What needs to be done -
The lines to copy run from the one containing "black stacking toy: 1 -> 2" through the last line of the listing; copy them exactly and nothing more.

Record extracts -

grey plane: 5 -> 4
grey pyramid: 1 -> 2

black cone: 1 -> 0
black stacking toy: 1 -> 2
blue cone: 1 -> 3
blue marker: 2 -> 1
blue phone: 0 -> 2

Output for this exercise -
black stacking toy: 1 -> 2
blue cone: 1 -> 3
blue marker: 2 -> 1
blue phone: 0 -> 2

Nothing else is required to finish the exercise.